One line in the listing below contains "JOY pin VRY: D4 -> TX". Repeat that line and each line after it exactly, ending with the last one.

══ DATASET CONTENT ══

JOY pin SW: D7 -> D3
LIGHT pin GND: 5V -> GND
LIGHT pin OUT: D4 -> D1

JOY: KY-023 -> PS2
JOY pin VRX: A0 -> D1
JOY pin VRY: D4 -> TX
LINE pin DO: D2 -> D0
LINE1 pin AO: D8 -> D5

═══

SOLUTION:
JOY pin VRY: D4 -> TX
LINE pin DO: D2 -> D0
LINE1 pin AO: D8 -> D5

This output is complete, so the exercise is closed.